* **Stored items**
*** Block opens ***

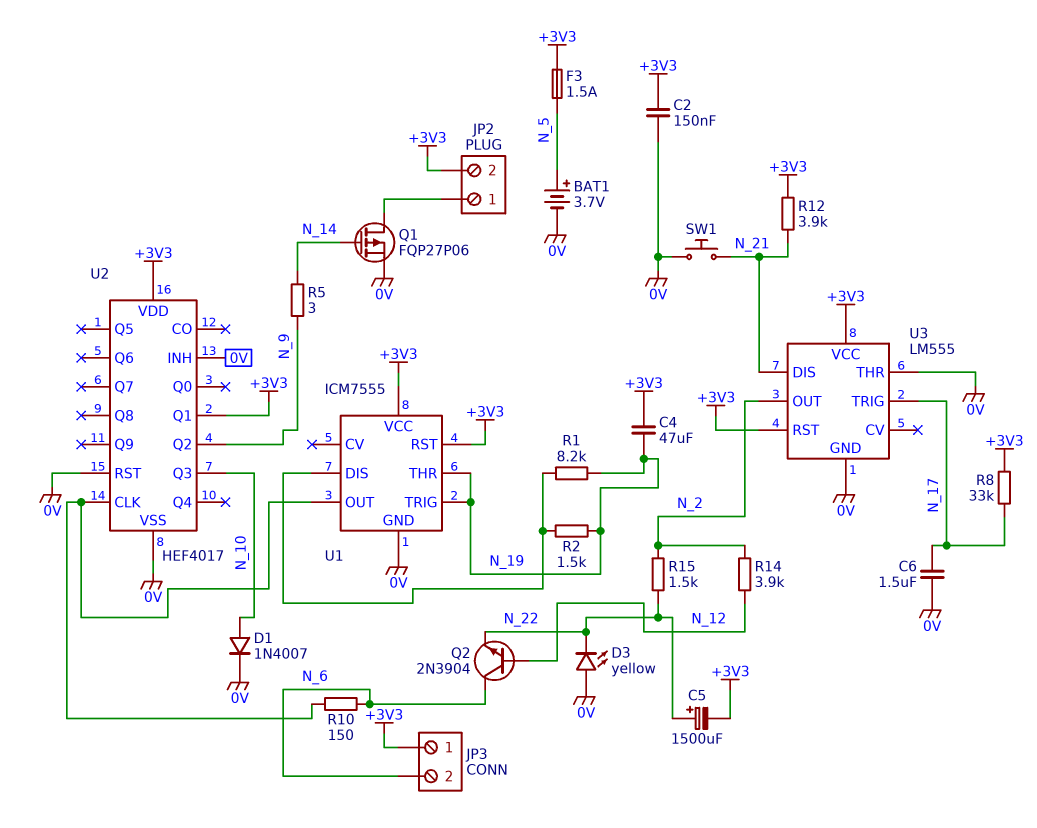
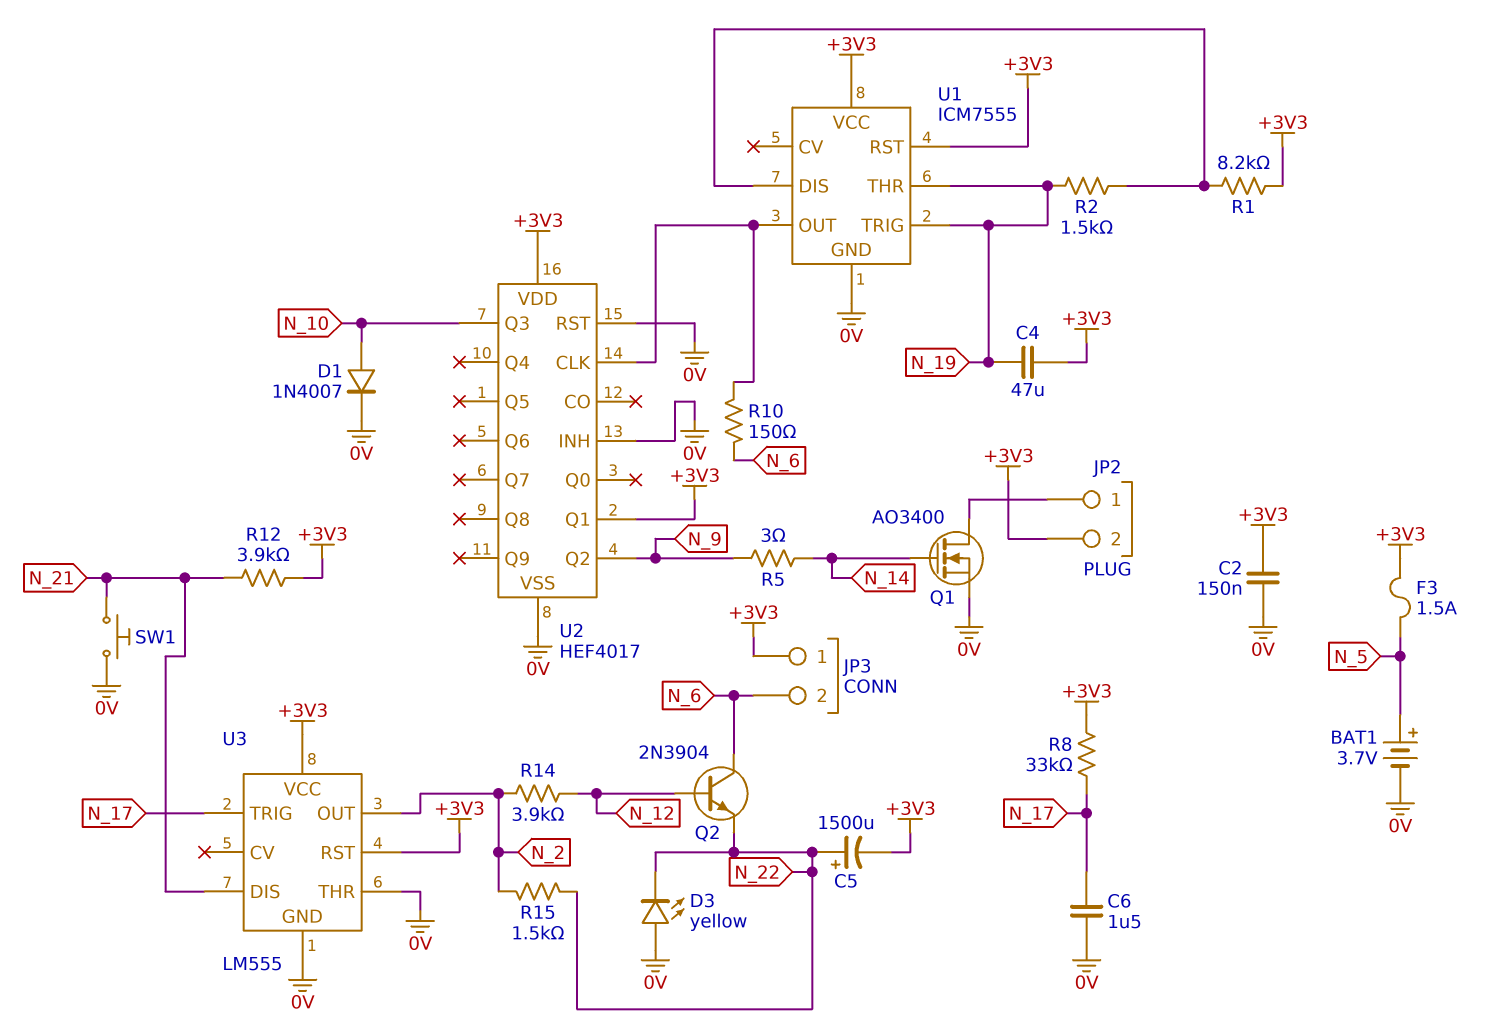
Q1: PMOS FQP27P06 (G N_14, D JP2/1, S 0V) -> NMOS AO3400 (G N_14, D JP2/1, S 0V)
R1: 8.2k (N_19, U1/DIS) -> 8.2k (+3V3, U1/DIS)

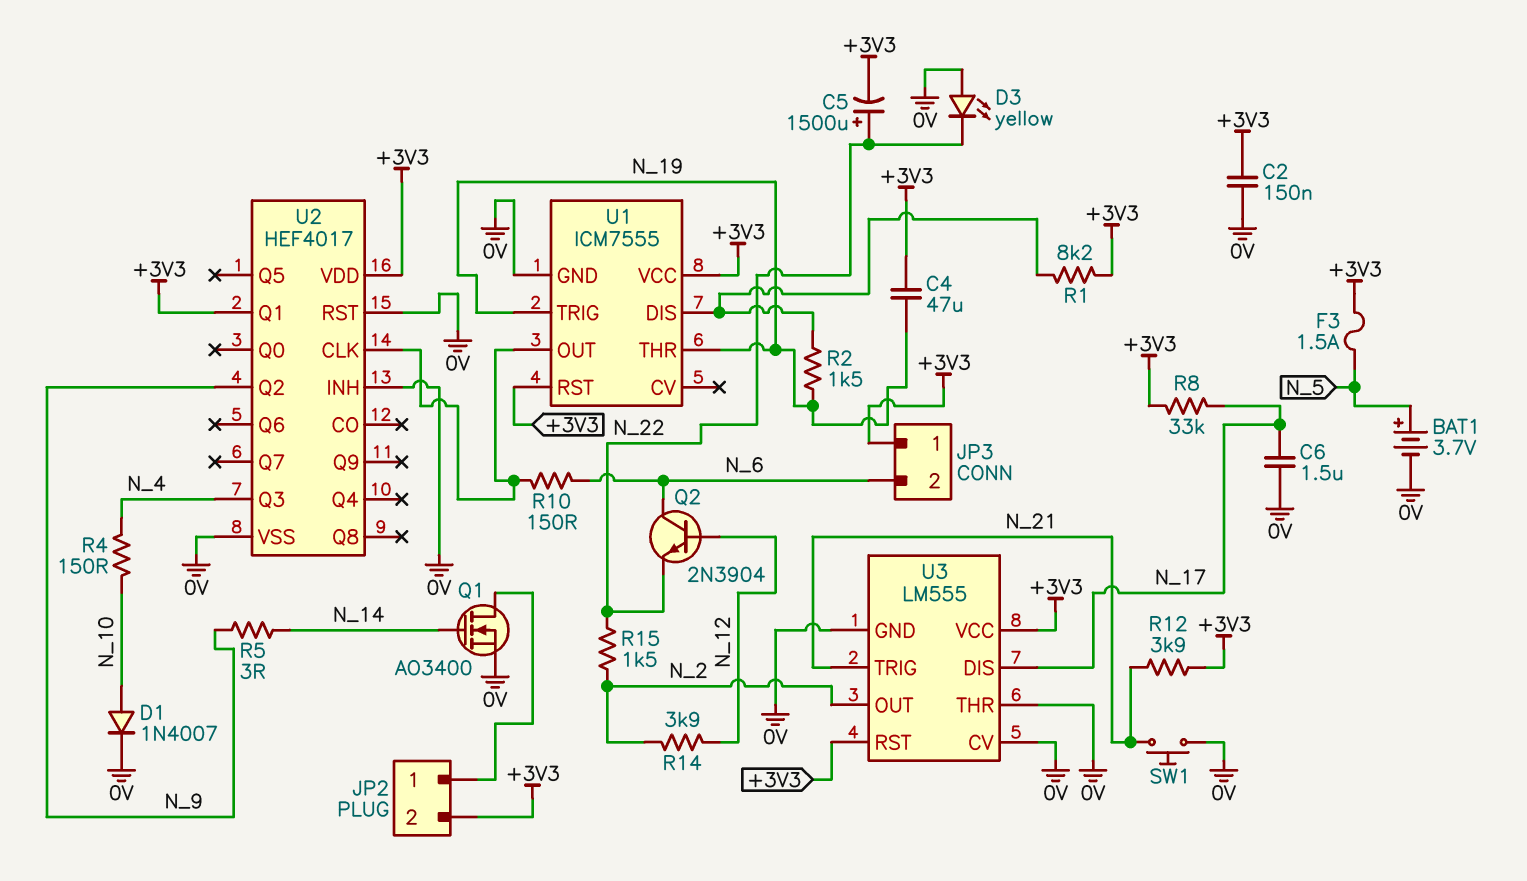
R4: none -> 150 (N_4, N_10)
U2 pin Q3: N_10 -> N_4
U3 pin CV: none -> 0V
U3 pin DIS: N_21 -> N_17
U3 pin TRIG: N_17 -> N_21

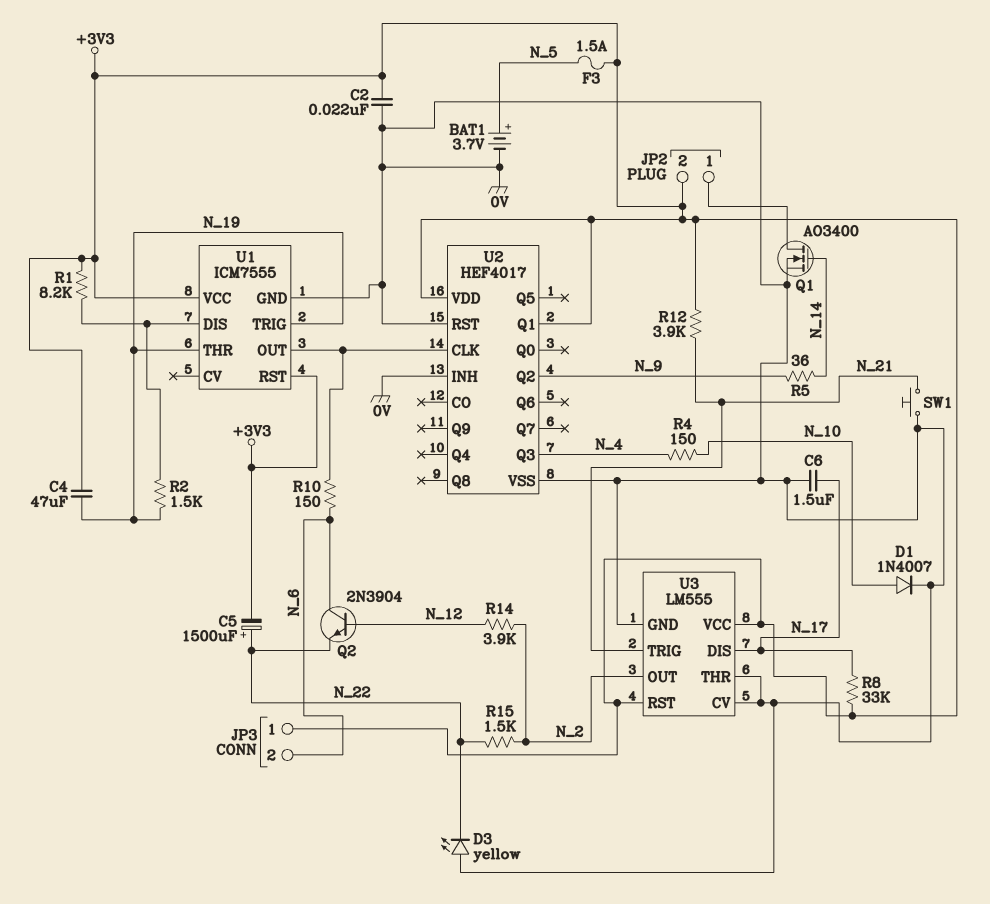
C2: 150nF (+3V3, 0V) -> 22nF (+3V3, 0V)
R5: 3 (N_9, N_14) -> 36 (N_9, N_14)

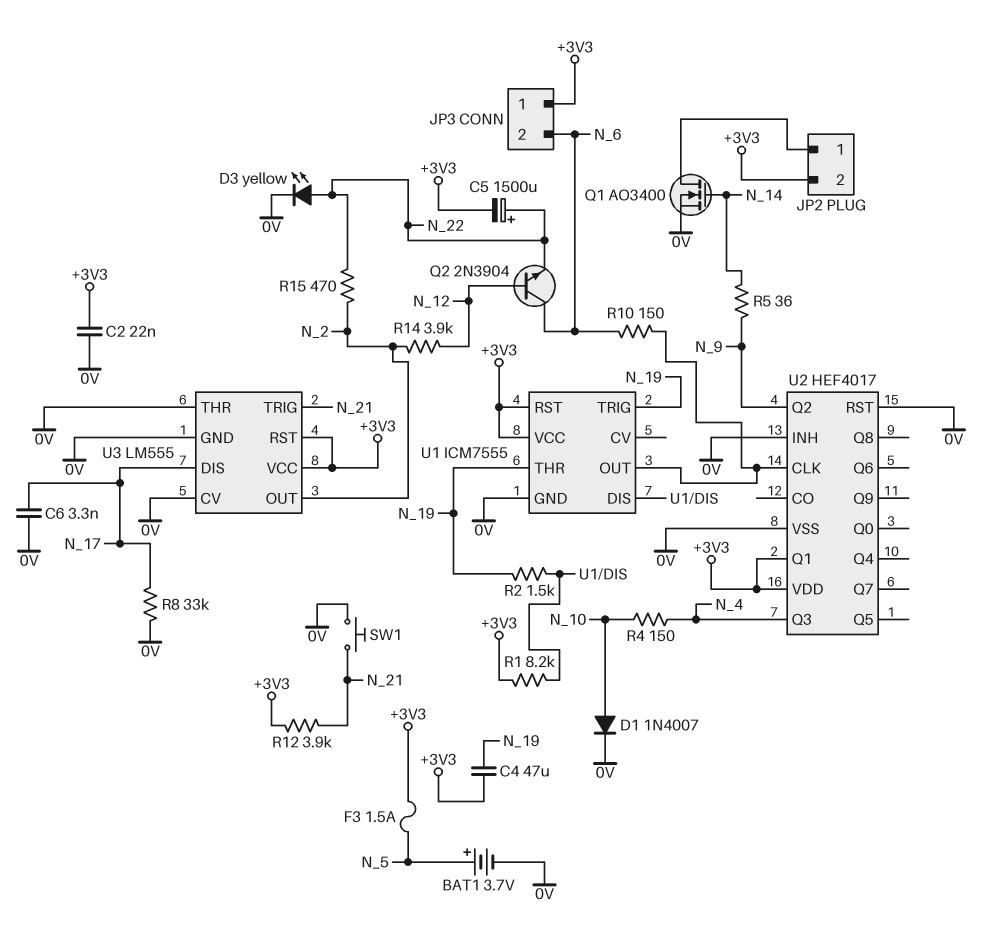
C6: 1.5uF (0V, N_17) -> 3.3nF (0V, N_17)
D3: LED yellow (A 0V, K N_22) -> LED yellow (A N_22, K 0V)
R8: 33k (+3V3, N_17) -> 33k (0V, N_17)
R15: 1.5k (N_2, N_22) -> 470 (N_2, N_22)

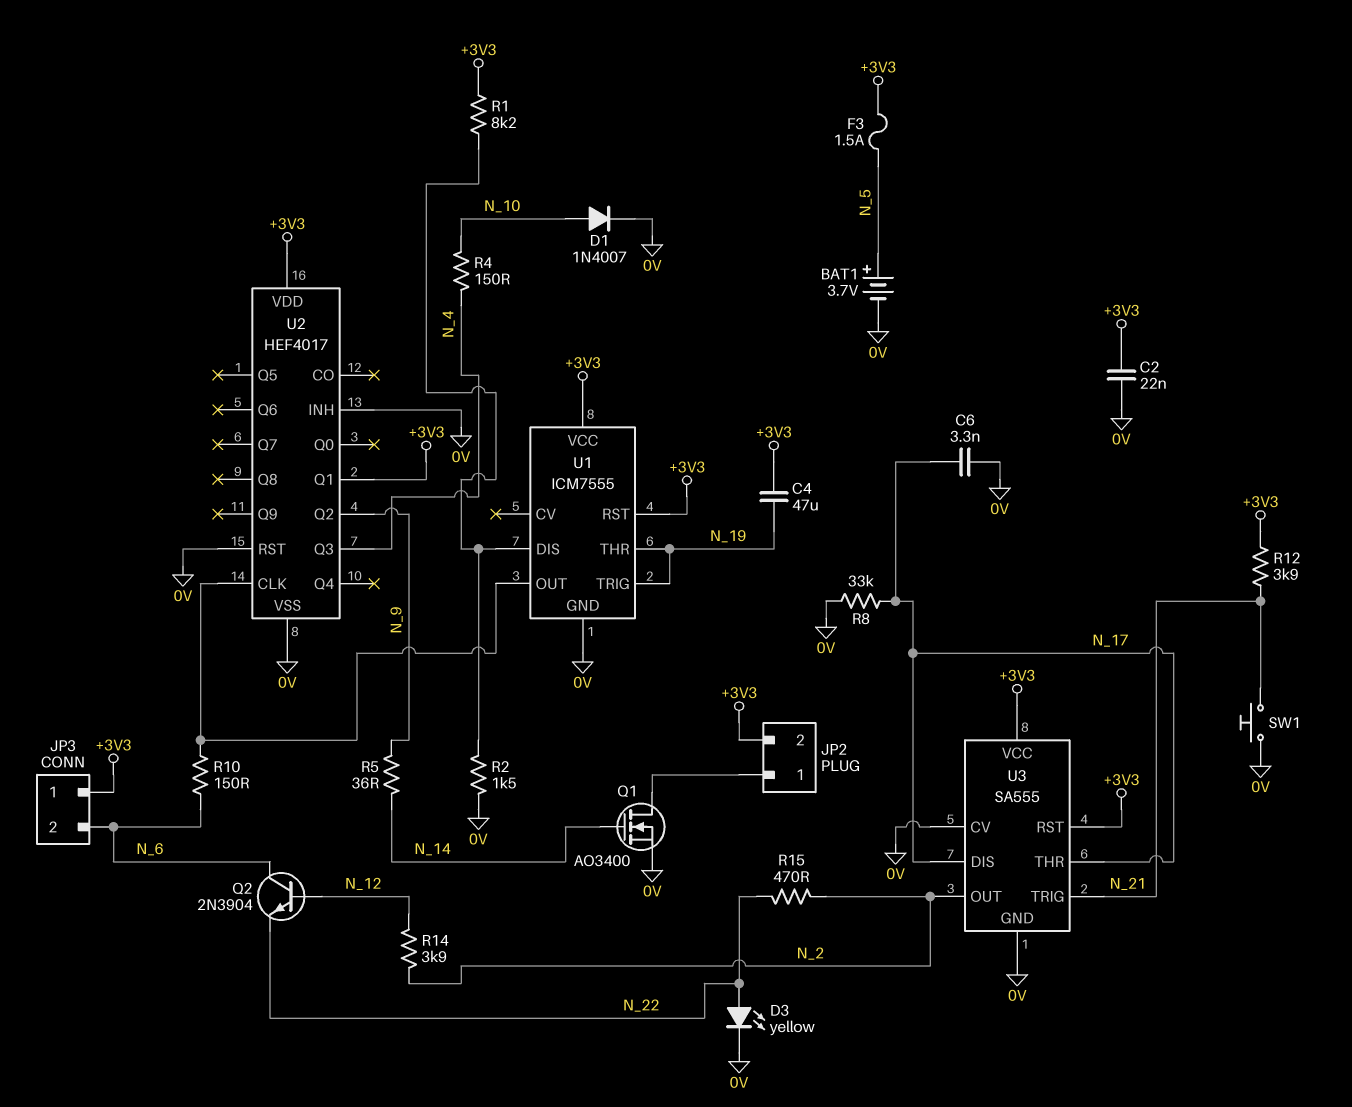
C5: 1500uF (plus N_22, minus +3V3) -> none
R2: 1.5k (N_19, U1/DIS) -> 1.5k (0V, U1/DIS)
U3: LM555 -> SA555
U3 pin THR: 0V -> N_17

*** Block closes ***

* **AIM OF THE TASK**
Print each line, starting with the one that contains "C5: 1500uF (plus N_22, minus +3V3) -> none" and ending with the last line of the data, exactly as it stands and with no other lines.

* **RESPONSE BELOW**
C5: 1500uF (plus N_22, minus +3V3) -> none
R2: 1.5k (N_19, U1/DIS) -> 1.5k (0V, U1/DIS)
U3: LM555 -> SA555
U3 pin THR: 0V -> N_17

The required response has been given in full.